Coordinate-based change listings:

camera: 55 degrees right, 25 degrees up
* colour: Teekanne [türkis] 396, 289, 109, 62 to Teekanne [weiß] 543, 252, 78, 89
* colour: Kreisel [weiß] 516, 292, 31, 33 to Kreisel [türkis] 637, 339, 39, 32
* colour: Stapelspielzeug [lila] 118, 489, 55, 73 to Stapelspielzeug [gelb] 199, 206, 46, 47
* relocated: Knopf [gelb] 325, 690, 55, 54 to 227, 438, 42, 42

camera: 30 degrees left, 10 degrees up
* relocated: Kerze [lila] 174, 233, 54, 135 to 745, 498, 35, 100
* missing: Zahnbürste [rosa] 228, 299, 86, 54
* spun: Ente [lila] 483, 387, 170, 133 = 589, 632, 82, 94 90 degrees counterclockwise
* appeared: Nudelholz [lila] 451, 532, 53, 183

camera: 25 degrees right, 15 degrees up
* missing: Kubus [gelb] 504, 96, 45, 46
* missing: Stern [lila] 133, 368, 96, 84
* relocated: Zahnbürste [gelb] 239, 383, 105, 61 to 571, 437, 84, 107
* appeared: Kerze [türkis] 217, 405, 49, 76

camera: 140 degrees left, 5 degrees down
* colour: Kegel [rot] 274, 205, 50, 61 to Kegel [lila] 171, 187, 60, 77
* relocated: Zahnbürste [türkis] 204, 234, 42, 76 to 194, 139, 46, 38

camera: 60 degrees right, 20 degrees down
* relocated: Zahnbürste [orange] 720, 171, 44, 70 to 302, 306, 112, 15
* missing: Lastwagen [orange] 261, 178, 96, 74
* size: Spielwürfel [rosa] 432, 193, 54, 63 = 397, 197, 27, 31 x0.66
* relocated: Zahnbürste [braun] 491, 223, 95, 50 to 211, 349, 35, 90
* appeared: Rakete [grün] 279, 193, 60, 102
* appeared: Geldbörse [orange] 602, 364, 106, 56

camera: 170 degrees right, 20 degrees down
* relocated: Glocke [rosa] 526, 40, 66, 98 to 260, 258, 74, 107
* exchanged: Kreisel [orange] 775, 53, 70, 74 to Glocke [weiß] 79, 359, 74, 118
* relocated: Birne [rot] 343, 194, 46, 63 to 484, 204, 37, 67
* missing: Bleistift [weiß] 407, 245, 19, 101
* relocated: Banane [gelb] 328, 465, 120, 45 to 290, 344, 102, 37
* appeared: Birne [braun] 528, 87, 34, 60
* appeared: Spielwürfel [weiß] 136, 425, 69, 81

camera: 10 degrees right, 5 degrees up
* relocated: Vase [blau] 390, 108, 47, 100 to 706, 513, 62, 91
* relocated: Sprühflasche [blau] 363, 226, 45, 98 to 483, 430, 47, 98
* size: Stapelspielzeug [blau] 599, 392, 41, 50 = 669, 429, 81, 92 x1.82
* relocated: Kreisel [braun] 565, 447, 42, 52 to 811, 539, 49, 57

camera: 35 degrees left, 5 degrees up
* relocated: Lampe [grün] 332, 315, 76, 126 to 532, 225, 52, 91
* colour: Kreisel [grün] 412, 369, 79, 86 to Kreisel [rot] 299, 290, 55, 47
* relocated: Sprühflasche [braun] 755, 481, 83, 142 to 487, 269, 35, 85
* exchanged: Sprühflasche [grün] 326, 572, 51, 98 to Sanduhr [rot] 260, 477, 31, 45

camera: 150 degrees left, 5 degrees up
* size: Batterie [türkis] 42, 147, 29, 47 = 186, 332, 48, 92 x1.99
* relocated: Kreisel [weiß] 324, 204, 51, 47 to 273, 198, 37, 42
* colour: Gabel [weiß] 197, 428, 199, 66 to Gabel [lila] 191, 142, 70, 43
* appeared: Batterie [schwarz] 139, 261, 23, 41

Work to complete
Above are the entries. Output exactly the lines beginning with the line that has "339, 39, 32" and ending with the line that has "206, 46, 47".

Finished exercise
* colour: Kreisel [weiß] 516, 292, 31, 33 to Kreisel [türkis] 637, 339, 39, 32
* colour: Stapelspielzeug [lila] 118, 489, 55, 73 to Stapelspielzeug [gelb] 199, 206, 46, 47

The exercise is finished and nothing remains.